[Coordinate-based change listings]
------------------------------------------------

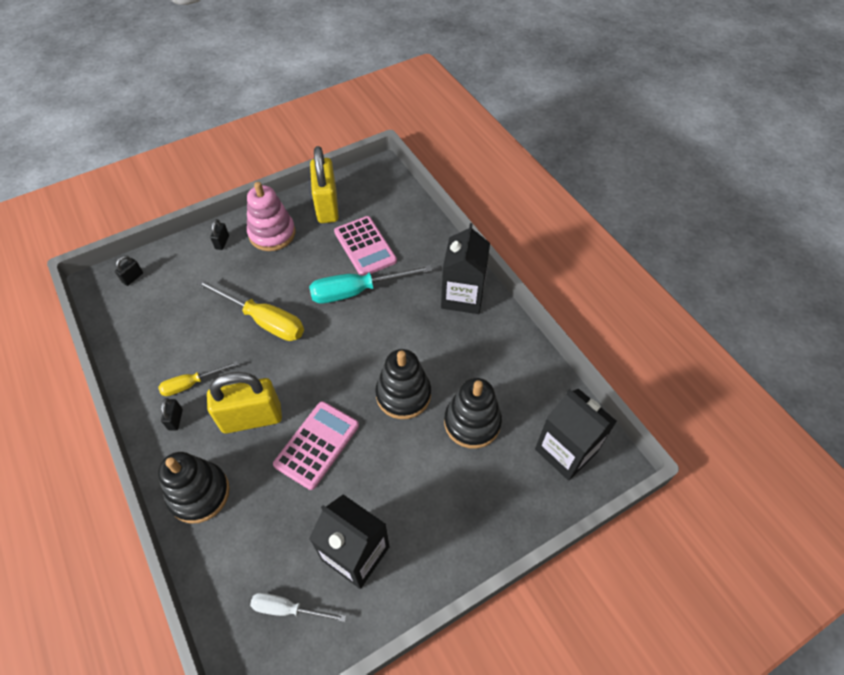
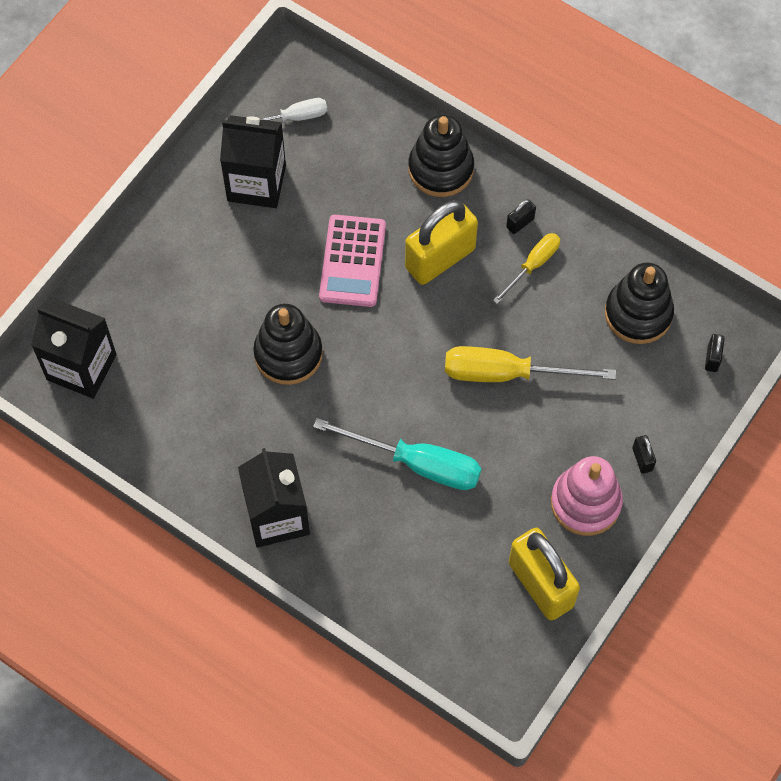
camera: 155 degrees right, 10 degrees up
(175, 419) = (520, 223): black padlock -> black padlock turned 75 degrees clockwise
(357, 291) = (417, 463): turquoise screwdriver -> turquoise screwdriver turned 60 degrees clockwise
(365, 246) = (446, 538): pink calculator -> none
(472, 422) = (196, 355): black stacking toy -> black stacking toy (638, 313)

------------------------------------------------

Each line from the one with "(175, 419) = (520, 223): black" through the end of the entries above must be set down exactly, both end lines included, and no other line may appear.

(175, 419) = (520, 223): black padlock -> black padlock turned 75 degrees clockwise
(357, 291) = (417, 463): turquoise screwdriver -> turquoise screwdriver turned 60 degrees clockwise
(365, 246) = (446, 538): pink calculator -> none
(472, 422) = (196, 355): black stacking toy -> black stacking toy (638, 313)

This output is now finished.